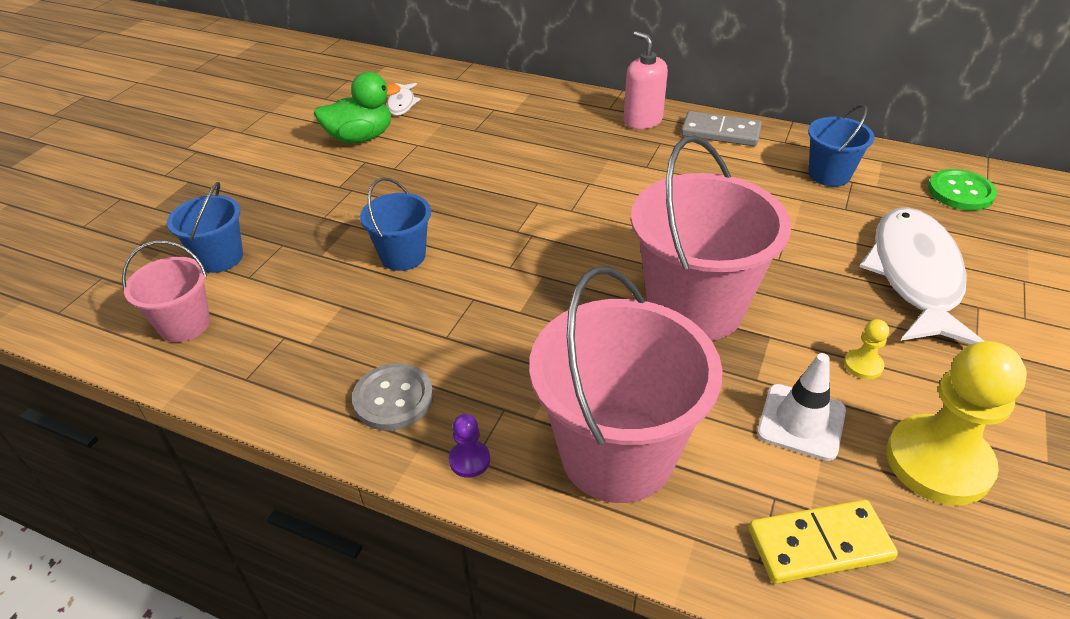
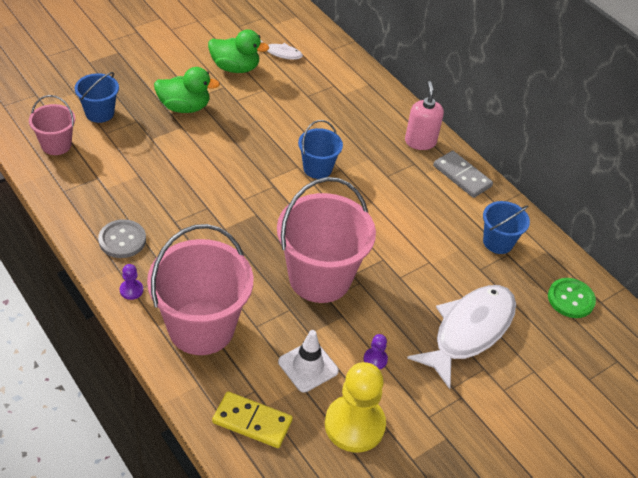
camera: 25 degrees right, 5 degrees up
(334, 202) = (184, 107): none -> green duck
(402, 104) = (281, 53): white fish -> white fish turned 105 degrees counterclockwise
(403, 256) = (193, 162): blue bucket -> blue bucket (317, 168)
(863, 365) = (375, 359): yellow pawn -> purple pawn

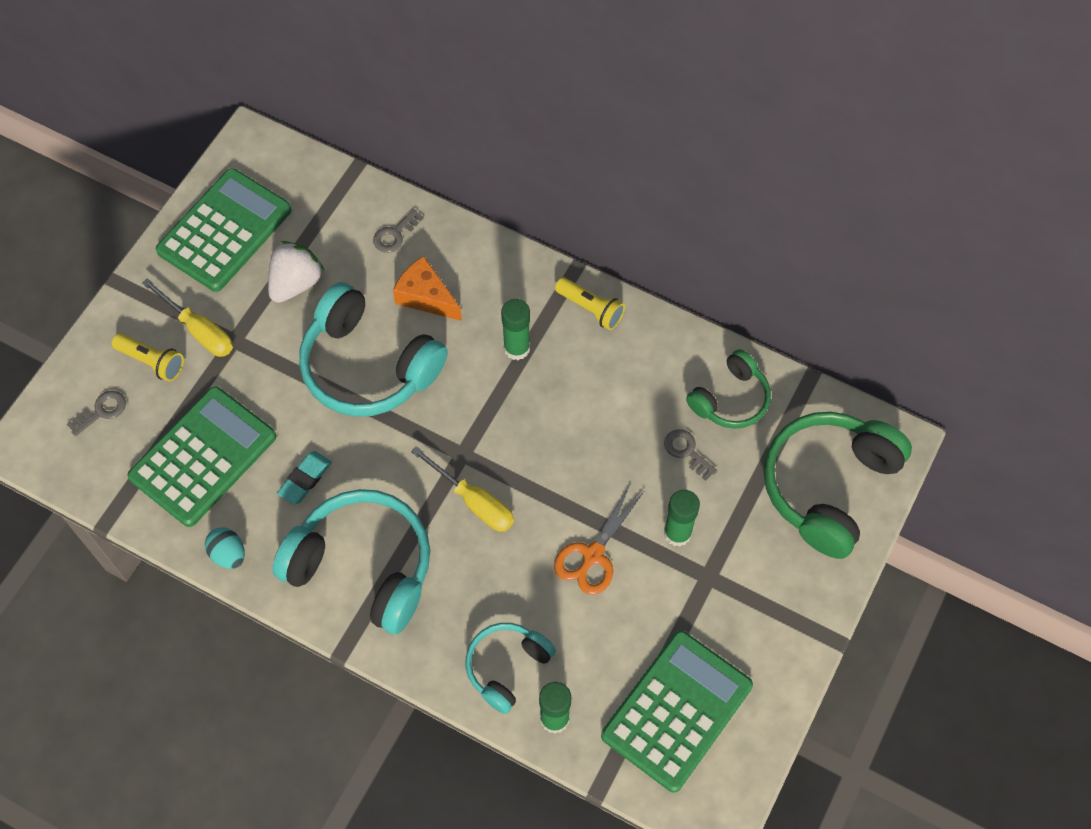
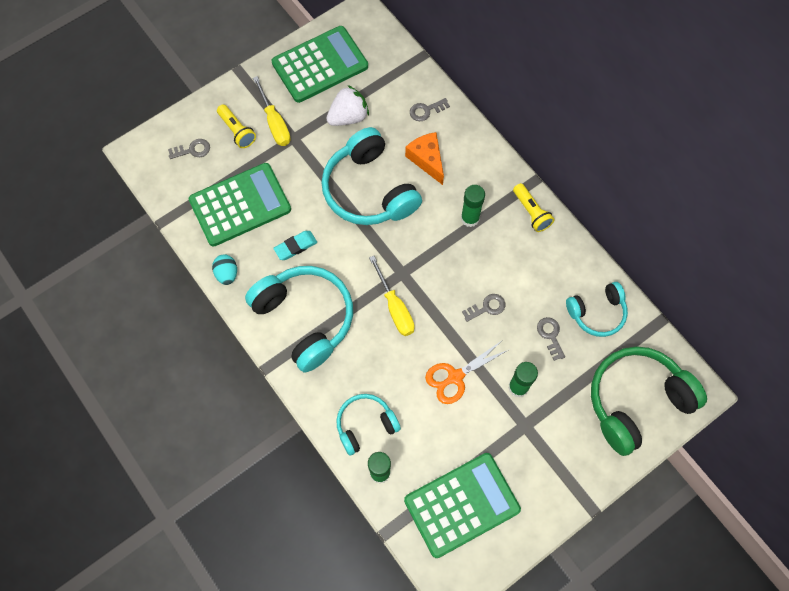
camera: 25 degrees right, 5 degrees up
(591, 451) = (487, 307): none -> grey key
(730, 399) = (597, 313): green headphones -> turquoise headphones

◇ ◇ ◇ ◇ ◇

| Exercise objective |
Word for word, repeat all of the entries above, leaving out the pictures.

| Completed exercise |
camera: 25 degrees right, 5 degrees up
(334, 202) = (184, 107): none -> green duck
(402, 104) = (281, 53): white fish -> white fish turned 105 degrees counterclockwise
(403, 256) = (193, 162): blue bucket -> blue bucket (317, 168)
(863, 365) = (375, 359): yellow pawn -> purple pawn

camera: 25 degrees right, 5 degrees up
(591, 451) = (487, 307): none -> grey key
(730, 399) = (597, 313): green headphones -> turquoise headphones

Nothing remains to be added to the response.